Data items
--------------------------------------------------

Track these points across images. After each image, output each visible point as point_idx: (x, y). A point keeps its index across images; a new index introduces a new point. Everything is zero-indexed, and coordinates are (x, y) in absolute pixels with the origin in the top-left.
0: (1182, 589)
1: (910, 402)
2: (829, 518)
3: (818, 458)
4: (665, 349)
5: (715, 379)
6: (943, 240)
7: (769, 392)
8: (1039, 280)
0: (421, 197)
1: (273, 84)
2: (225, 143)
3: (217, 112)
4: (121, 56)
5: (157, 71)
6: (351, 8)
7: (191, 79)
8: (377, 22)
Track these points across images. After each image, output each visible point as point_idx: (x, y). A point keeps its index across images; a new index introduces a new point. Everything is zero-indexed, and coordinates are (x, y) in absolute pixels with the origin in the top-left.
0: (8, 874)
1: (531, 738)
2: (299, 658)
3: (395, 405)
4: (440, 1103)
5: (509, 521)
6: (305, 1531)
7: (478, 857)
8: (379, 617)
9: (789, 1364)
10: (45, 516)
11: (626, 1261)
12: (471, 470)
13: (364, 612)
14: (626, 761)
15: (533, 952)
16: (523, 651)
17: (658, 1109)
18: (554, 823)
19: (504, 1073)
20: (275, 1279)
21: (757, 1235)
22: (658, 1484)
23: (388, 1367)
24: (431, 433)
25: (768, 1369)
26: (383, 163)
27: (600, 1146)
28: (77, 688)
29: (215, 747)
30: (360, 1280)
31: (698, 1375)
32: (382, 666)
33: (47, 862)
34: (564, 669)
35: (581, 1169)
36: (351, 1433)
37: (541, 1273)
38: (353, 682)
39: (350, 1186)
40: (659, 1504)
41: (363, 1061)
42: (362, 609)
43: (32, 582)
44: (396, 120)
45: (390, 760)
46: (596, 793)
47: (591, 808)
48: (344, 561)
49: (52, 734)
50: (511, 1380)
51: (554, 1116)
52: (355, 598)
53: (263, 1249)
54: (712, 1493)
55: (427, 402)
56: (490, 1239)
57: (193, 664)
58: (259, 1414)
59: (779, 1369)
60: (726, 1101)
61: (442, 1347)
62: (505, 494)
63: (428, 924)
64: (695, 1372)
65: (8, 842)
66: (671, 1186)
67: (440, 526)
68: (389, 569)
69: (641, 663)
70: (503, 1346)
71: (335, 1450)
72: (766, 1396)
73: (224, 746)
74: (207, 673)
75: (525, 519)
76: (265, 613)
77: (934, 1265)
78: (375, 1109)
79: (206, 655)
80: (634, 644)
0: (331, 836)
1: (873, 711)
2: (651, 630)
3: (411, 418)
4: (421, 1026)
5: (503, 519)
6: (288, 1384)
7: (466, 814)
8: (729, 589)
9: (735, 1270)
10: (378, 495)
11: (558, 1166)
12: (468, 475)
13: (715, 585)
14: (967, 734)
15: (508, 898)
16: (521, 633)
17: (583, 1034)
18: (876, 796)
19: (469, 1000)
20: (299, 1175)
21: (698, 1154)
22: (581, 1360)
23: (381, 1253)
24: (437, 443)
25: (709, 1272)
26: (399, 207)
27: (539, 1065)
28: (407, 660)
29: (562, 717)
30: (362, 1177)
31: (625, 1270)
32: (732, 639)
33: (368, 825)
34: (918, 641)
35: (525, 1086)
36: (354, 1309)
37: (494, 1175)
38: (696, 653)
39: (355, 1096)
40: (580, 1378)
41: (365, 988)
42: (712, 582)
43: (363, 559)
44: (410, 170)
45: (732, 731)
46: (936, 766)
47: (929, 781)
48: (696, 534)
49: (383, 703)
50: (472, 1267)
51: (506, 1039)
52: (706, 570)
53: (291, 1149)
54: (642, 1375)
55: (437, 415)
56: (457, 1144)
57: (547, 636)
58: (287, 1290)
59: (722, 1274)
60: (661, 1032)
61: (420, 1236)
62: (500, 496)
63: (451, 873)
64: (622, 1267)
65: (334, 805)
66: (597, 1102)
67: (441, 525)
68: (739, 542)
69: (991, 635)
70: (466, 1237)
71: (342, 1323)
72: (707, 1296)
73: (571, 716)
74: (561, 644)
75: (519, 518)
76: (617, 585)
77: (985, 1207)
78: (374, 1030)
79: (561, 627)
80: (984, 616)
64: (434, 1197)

--------------------------------------------------

TASK REQUIREMENTS
Can you rewrite the material above as a numbered list, from its first line through the line containing "7: (191, 79)" (both included), leaving out any blank lines?

FINISHED TASK
1. Track these points across images. After each image, output each visible point as point_idx: (x, y). A point keeps its index across images; a new index introduces a new point. Everything is zero-indexed, and coordinates are (x, y) in absolute pixels with the origin in the top-left.
2. 0: (1182, 589)
3. 1: (910, 402)
4. 2: (829, 518)
5. 3: (818, 458)
6. 4: (665, 349)
7. 5: (715, 379)
8. 6: (943, 240)
9. 7: (769, 392)
10. 8: (1039, 280)
11. 0: (421, 197)
12. 1: (273, 84)
13. 2: (225, 143)
14. 3: (217, 112)
15. 4: (121, 56)
16. 5: (157, 71)
17. 6: (351, 8)
18. 7: (191, 79)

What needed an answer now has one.